> [Exercise objective] Your job is to return each record exactly, minus any pictures.

[[ Extracted entries open ]]

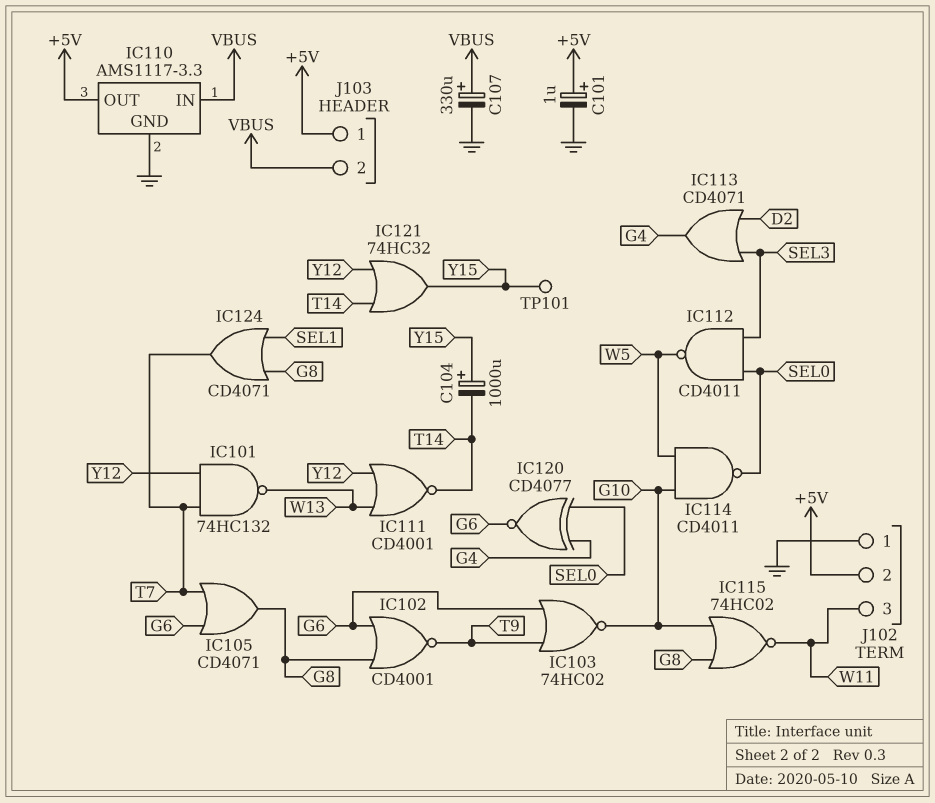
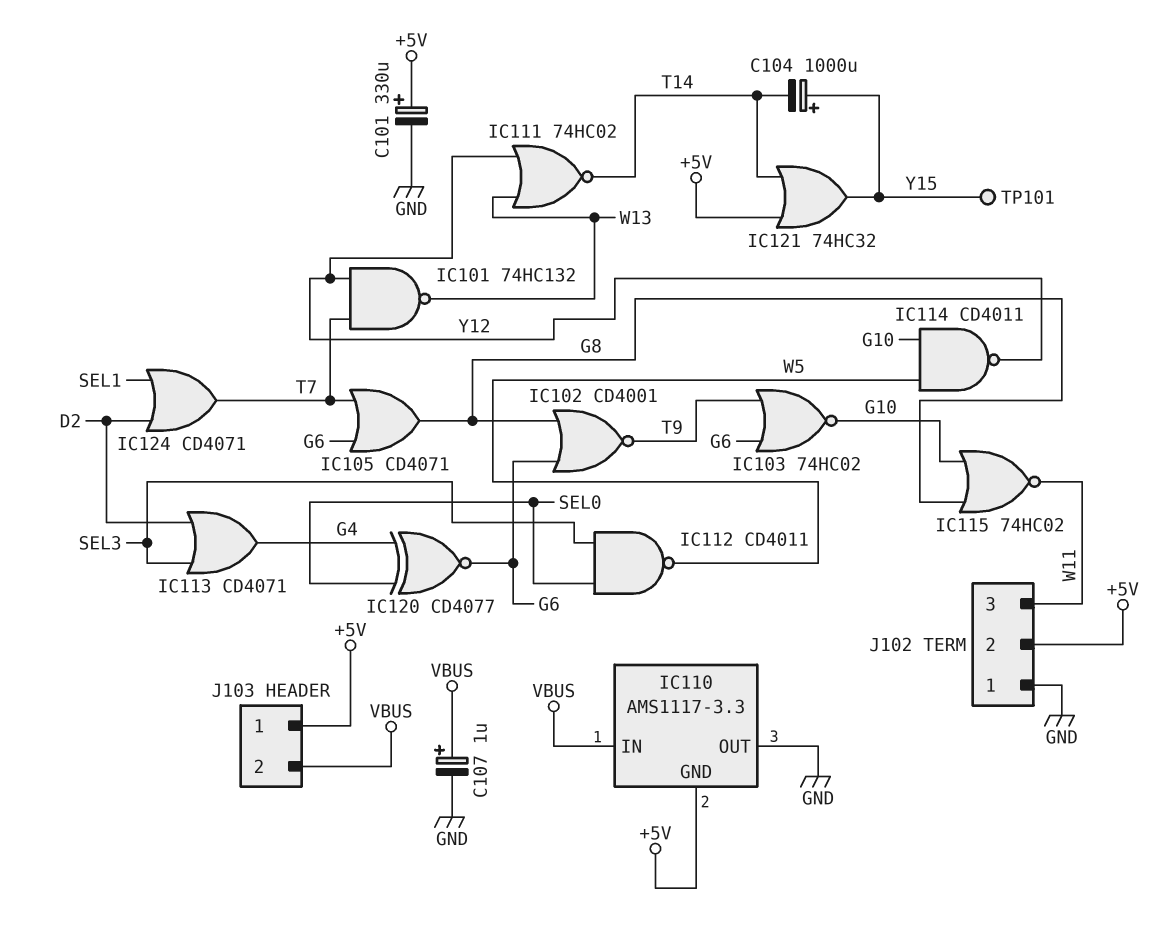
C101: 1uF (plus +5V, minus GND) -> 330uF (plus +5V, minus GND)
C107: 330uF (plus VBUS, minus GND) -> 1uF (plus VBUS, minus GND)
IC110 pin GND: GND -> +5V
IC110 pin OUT: +5V -> GND
IC111: NOR CD4001 (in W13, in Y12, out T14) -> NOR 74HC02 (in W13, in Y12, out T14)
IC114: NAND CD4011 (in G10, in W5, out SEL0) -> NAND CD4011 (in G10, in W5, out Y12)
IC121: OR 74HC32 (in T14, in Y12, out Y15) -> OR 74HC32 (in +5V, in T14, out Y15)
IC124: OR CD4071 (in G8, in SEL1, out T7) -> OR CD4071 (in D2, in SEL1, out T7)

[[ Extracted entries closed ]]

> [Exercise response]
C101: 1uF (plus +5V, minus GND) -> 330uF (plus +5V, minus GND)
C107: 330uF (plus VBUS, minus GND) -> 1uF (plus VBUS, minus GND)
IC110 pin GND: GND -> +5V
IC110 pin OUT: +5V -> GND
IC111: NOR CD4001 (in W13, in Y12, out T14) -> NOR 74HC02 (in W13, in Y12, out T14)
IC114: NAND CD4011 (in G10, in W5, out SEL0) -> NAND CD4011 (in G10, in W5, out Y12)
IC121: OR 74HC32 (in T14, in Y12, out Y15) -> OR 74HC32 (in +5V, in T14, out Y15)
IC124: OR CD4071 (in G8, in SEL1, out T7) -> OR CD4071 (in D2, in SEL1, out T7)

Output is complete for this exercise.